(Data extracted from a collection)
· · · ·

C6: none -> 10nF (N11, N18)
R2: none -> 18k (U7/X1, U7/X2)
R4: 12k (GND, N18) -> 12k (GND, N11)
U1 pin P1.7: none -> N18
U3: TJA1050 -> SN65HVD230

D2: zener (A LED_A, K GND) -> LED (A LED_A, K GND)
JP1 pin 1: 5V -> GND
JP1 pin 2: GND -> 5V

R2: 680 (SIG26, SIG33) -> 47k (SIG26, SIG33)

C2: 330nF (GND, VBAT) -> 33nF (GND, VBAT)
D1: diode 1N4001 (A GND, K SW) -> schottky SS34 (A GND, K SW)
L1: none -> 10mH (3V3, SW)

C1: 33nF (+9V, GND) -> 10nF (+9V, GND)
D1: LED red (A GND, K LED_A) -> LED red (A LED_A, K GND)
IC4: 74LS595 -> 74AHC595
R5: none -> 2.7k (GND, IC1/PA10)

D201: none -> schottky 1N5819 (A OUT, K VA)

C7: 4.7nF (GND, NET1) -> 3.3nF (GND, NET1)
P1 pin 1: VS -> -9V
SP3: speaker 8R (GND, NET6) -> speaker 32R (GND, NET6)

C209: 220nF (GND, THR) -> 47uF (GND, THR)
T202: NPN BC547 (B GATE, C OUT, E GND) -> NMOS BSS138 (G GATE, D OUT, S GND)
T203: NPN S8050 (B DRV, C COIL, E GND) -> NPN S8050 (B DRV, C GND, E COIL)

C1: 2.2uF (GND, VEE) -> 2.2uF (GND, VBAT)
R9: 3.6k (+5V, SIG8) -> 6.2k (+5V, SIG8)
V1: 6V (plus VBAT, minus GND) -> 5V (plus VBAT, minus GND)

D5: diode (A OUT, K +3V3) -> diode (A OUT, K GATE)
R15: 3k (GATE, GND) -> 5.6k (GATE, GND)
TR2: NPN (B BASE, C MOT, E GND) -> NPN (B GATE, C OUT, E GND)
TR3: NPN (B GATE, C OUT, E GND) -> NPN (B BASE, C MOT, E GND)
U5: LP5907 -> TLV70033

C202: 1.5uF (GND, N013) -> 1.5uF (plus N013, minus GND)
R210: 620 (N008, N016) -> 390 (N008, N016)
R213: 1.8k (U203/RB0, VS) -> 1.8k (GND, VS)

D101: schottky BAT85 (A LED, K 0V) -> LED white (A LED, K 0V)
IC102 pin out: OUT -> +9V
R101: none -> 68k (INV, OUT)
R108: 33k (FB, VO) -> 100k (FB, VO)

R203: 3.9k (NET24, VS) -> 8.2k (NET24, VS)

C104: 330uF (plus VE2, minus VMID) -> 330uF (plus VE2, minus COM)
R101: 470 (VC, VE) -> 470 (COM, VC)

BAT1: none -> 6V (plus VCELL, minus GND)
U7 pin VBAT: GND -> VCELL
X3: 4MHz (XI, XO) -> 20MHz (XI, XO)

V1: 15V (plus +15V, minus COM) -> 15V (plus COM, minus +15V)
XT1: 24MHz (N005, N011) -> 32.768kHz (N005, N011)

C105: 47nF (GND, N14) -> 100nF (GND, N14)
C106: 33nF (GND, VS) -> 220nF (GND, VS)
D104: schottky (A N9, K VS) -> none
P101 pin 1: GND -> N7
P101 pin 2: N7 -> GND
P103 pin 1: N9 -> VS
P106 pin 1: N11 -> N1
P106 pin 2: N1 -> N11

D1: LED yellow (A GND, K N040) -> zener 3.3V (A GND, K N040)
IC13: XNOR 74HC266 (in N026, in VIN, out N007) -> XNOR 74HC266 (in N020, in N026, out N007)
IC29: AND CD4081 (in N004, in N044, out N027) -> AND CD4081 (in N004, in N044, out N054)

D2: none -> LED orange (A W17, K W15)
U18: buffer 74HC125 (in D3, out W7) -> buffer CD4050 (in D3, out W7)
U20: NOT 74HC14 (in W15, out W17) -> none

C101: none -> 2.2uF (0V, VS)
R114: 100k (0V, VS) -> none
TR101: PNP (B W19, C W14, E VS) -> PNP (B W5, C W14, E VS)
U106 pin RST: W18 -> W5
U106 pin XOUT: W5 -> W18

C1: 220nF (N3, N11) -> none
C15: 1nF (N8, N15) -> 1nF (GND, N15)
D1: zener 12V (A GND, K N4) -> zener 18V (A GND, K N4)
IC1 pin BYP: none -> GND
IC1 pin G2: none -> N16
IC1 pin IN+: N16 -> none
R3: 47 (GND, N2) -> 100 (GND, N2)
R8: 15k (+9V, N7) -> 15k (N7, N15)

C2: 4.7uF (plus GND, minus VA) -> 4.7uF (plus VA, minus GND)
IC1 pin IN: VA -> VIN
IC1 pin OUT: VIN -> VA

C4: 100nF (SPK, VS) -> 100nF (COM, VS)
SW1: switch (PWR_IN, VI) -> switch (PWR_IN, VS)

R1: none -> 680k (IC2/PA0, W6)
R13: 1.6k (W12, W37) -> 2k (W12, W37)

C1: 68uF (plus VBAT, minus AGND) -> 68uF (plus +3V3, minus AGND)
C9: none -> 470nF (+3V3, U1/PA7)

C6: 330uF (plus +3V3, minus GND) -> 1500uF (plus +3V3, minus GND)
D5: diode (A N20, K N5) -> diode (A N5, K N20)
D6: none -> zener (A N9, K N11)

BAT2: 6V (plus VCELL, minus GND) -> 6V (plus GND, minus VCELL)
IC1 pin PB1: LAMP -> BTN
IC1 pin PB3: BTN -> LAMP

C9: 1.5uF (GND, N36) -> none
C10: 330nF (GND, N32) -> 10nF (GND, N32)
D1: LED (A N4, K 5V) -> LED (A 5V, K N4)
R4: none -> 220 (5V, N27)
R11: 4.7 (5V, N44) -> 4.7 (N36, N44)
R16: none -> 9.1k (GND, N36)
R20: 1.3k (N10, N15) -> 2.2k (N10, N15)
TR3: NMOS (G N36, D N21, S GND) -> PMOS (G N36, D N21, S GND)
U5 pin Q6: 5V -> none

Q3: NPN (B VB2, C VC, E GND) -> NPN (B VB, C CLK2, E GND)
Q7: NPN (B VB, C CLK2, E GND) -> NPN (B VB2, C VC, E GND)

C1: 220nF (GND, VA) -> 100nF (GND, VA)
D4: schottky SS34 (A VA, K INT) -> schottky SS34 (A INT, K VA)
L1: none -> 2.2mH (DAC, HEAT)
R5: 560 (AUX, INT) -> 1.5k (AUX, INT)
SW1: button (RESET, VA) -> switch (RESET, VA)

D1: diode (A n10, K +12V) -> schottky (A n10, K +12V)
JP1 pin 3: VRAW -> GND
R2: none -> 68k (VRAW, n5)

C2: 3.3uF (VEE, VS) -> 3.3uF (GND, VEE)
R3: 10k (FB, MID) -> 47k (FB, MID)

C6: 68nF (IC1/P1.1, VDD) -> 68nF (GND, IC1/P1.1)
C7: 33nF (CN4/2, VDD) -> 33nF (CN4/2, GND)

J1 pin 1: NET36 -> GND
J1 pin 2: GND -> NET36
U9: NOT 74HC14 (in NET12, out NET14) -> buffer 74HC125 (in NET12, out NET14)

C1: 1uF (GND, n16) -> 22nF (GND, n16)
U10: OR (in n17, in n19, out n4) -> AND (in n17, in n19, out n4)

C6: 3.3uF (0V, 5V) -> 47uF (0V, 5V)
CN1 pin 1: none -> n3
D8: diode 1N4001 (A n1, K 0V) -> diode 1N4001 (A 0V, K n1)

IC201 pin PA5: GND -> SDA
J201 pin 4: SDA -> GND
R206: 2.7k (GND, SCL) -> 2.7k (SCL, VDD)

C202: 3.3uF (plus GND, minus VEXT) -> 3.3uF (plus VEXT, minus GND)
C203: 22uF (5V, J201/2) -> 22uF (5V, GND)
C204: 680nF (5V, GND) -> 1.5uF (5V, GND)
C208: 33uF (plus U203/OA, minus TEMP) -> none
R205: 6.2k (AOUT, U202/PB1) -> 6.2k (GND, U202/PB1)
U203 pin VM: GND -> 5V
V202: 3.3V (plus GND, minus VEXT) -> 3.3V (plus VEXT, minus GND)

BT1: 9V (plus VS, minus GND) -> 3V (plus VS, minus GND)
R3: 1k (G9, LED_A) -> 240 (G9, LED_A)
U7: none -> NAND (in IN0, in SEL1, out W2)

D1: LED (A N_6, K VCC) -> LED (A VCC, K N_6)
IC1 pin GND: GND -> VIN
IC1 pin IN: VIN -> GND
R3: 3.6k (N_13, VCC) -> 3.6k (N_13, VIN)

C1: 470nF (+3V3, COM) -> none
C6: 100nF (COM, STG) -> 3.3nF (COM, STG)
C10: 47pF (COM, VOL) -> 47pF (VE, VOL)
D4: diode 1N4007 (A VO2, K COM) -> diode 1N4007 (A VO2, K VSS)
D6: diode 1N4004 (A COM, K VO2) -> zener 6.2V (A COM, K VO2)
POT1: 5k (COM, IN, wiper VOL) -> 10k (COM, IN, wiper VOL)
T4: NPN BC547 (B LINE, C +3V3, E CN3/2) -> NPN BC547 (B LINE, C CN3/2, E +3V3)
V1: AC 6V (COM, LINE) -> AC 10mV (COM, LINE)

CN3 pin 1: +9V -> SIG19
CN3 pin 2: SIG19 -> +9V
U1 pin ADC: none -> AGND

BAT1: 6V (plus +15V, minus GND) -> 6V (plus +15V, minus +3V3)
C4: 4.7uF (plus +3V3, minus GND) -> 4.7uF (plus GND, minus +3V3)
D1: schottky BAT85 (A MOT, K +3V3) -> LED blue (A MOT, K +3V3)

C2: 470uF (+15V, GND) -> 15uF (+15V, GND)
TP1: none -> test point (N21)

· · · ·

● Problem description: Please count the lines in the records that hold the string "schottky", and give the number alone.

● The completed task: 7